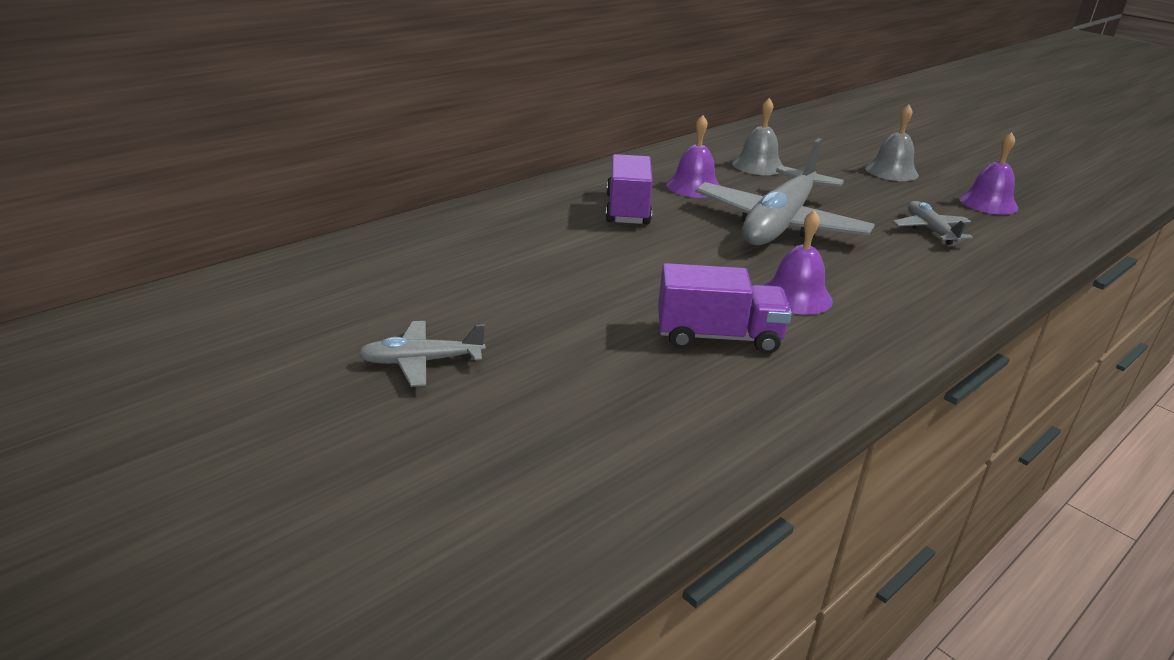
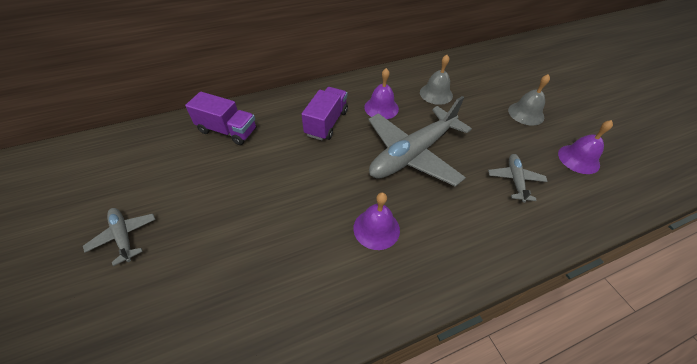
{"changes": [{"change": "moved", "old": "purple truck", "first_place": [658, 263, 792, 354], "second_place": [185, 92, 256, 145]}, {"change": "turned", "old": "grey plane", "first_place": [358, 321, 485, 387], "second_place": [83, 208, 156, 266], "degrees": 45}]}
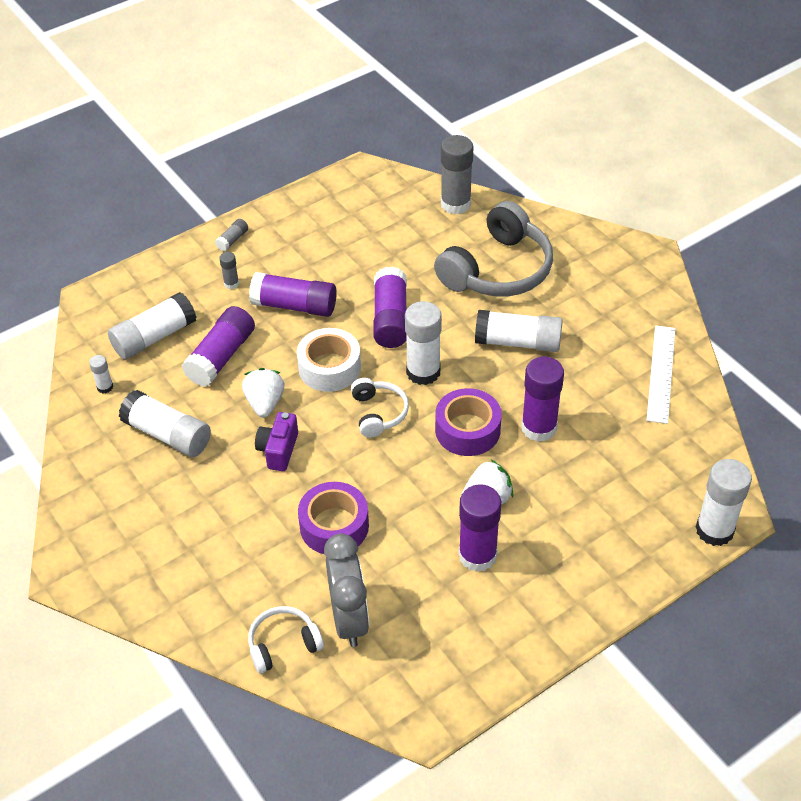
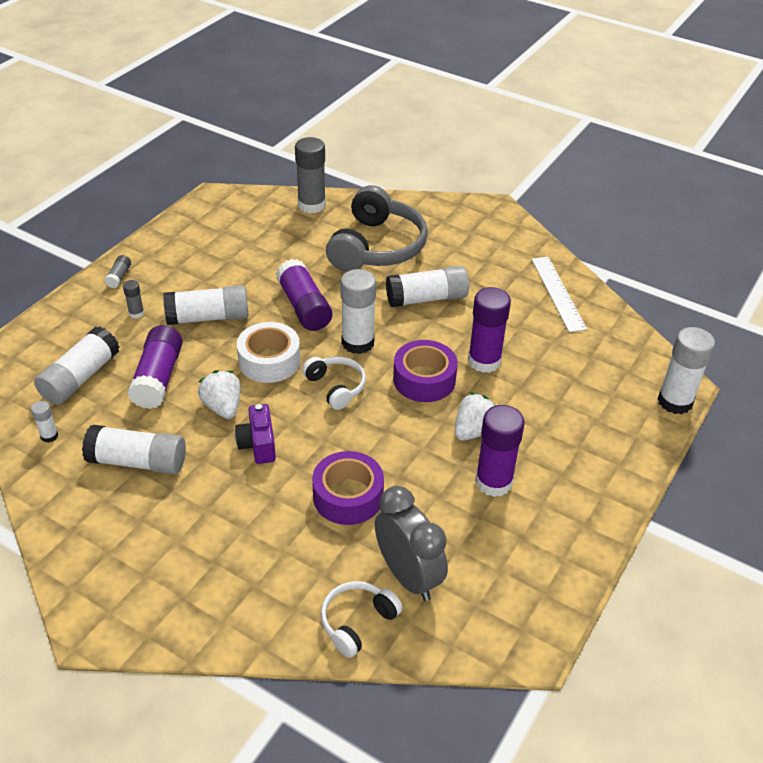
{"changes": [{"change": "recoloured", "old": "purple glue stick", "new": "white glue stick", "first_place": [249, 272, 337, 317], "second_place": [163, 285, 249, 325]}]}
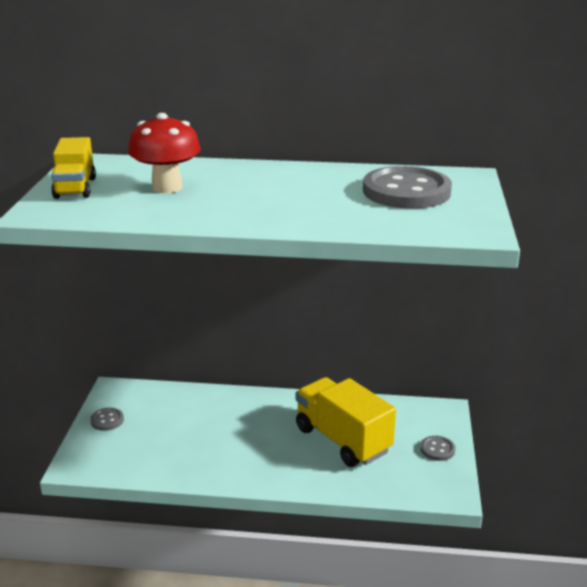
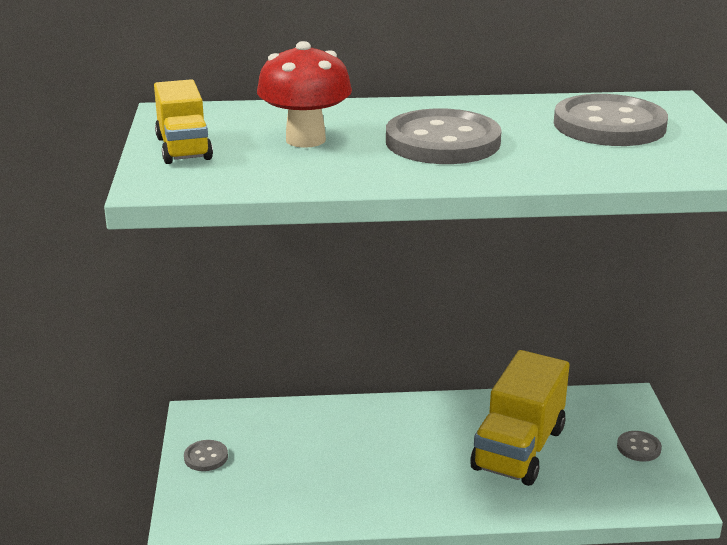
{"changes": [{"change": "turned", "old": "yellow truck", "first_place": [296, 377, 396, 467], "second_place": [471, 350, 570, 486], "degrees": -105}, {"change": "added", "new": "grey button", "second_place": [386, 109, 502, 164]}]}
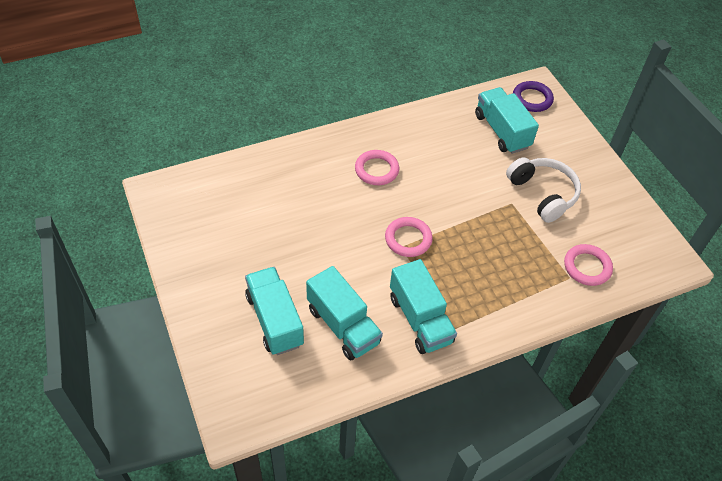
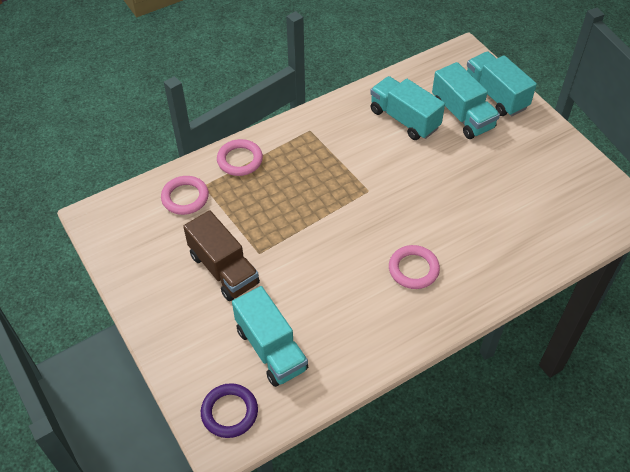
{"changes": [{"change": "replaced", "old": "white headphones", "new": "brown truck", "first_place": [506, 157, 581, 223], "second_place": [183, 210, 260, 301]}, {"change": "moved", "old": "pink ring", "first_place": [385, 217, 433, 257], "second_place": [217, 139, 263, 176]}, {"change": "moved", "old": "turquoise truck", "first_place": [390, 259, 457, 354], "second_place": [467, 52, 537, 116]}]}
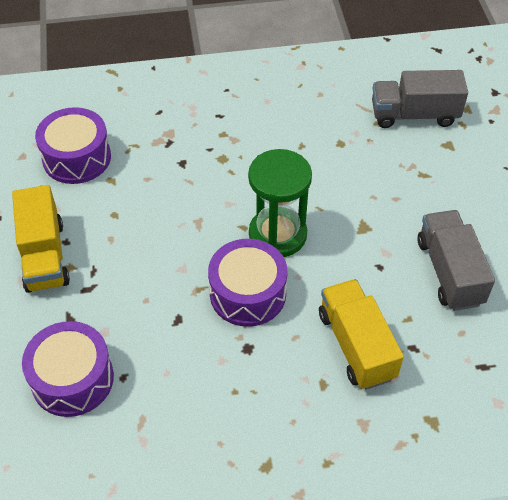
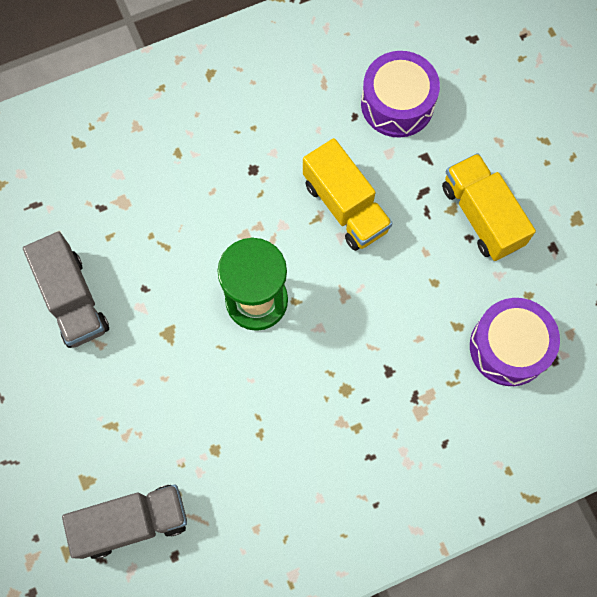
{"changes": [{"change": "removed", "old": "purple drum", "first_place": [208, 239, 287, 327]}, {"change": "moved", "old": "yellow truck", "first_place": [319, 279, 404, 390], "second_place": [303, 138, 393, 251]}]}
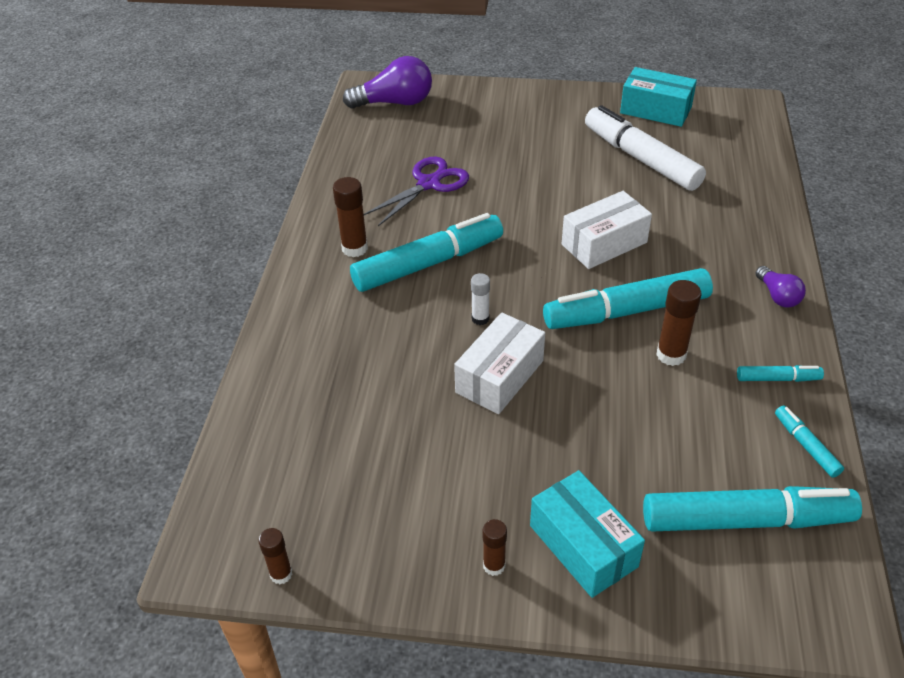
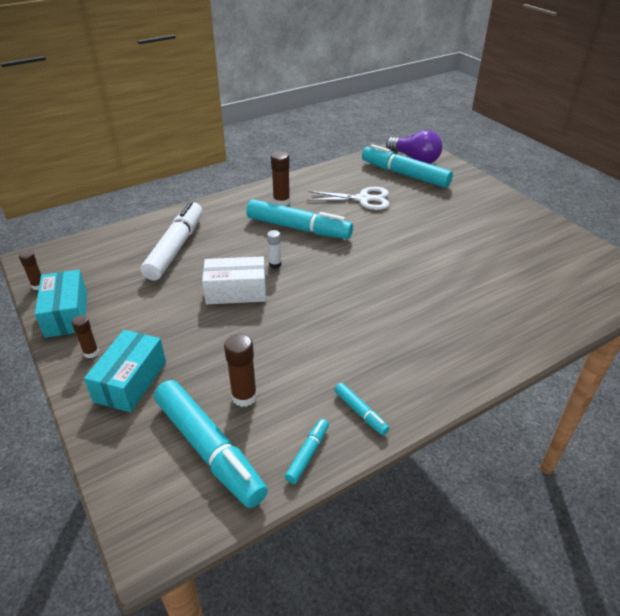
{"changes": [{"change": "moved", "old": "turquoise box", "first_place": [620, 67, 697, 127], "second_place": [35, 270, 87, 338]}, {"change": "moved", "old": "white marker", "first_place": [585, 105, 706, 191], "second_place": [141, 201, 203, 280]}, {"change": "recoloured", "old": "purple scissors", "new": "white scissors", "first_place": [364, 157, 469, 226], "second_place": [307, 187, 389, 210]}, {"change": "removed", "old": "white box", "first_place": [562, 191, 652, 269]}, {"change": "removed", "old": "purple light bulb", "first_place": [755, 266, 806, 308]}, {"change": "moved", "old": "turquoise marker", "first_place": [543, 268, 713, 329], "second_place": [362, 144, 453, 188]}, {"change": "moved", "old": "brown glue stick", "first_place": [656, 280, 701, 366], "second_place": [224, 334, 257, 407]}]}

--

In full and without changes, repeat the listing above, but not its pictures.

• **SOLUTION TO THIS EXERCISE**
{"changes": [{"change": "moved", "old": "purple truck", "first_place": [658, 263, 792, 354], "second_place": [185, 92, 256, 145]}, {"change": "turned", "old": "grey plane", "first_place": [358, 321, 485, 387], "second_place": [83, 208, 156, 266], "degrees": 45}]}
{"changes": [{"change": "recoloured", "old": "purple glue stick", "new": "white glue stick", "first_place": [249, 272, 337, 317], "second_place": [163, 285, 249, 325]}]}
{"changes": [{"change": "turned", "old": "yellow truck", "first_place": [296, 377, 396, 467], "second_place": [471, 350, 570, 486], "degrees": -105}, {"change": "added", "new": "grey button", "second_place": [386, 109, 502, 164]}]}
{"changes": [{"change": "replaced", "old": "white headphones", "new": "brown truck", "first_place": [506, 157, 581, 223], "second_place": [183, 210, 260, 301]}, {"change": "moved", "old": "pink ring", "first_place": [385, 217, 433, 257], "second_place": [217, 139, 263, 176]}, {"change": "moved", "old": "turquoise truck", "first_place": [390, 259, 457, 354], "second_place": [467, 52, 537, 116]}]}
{"changes": [{"change": "removed", "old": "purple drum", "first_place": [208, 239, 287, 327]}, {"change": "moved", "old": "yellow truck", "first_place": [319, 279, 404, 390], "second_place": [303, 138, 393, 251]}]}
{"changes": [{"change": "moved", "old": "turquoise box", "first_place": [620, 67, 697, 127], "second_place": [35, 270, 87, 338]}, {"change": "moved", "old": "white marker", "first_place": [585, 105, 706, 191], "second_place": [141, 201, 203, 280]}, {"change": "recoloured", "old": "purple scissors", "new": "white scissors", "first_place": [364, 157, 469, 226], "second_place": [307, 187, 389, 210]}, {"change": "removed", "old": "white box", "first_place": [562, 191, 652, 269]}, {"change": "removed", "old": "purple light bulb", "first_place": [755, 266, 806, 308]}, {"change": "moved", "old": "turquoise marker", "first_place": [543, 268, 713, 329], "second_place": [362, 144, 453, 188]}, {"change": "moved", "old": "brown glue stick", "first_place": [656, 280, 701, 366], "second_place": [224, 334, 257, 407]}]}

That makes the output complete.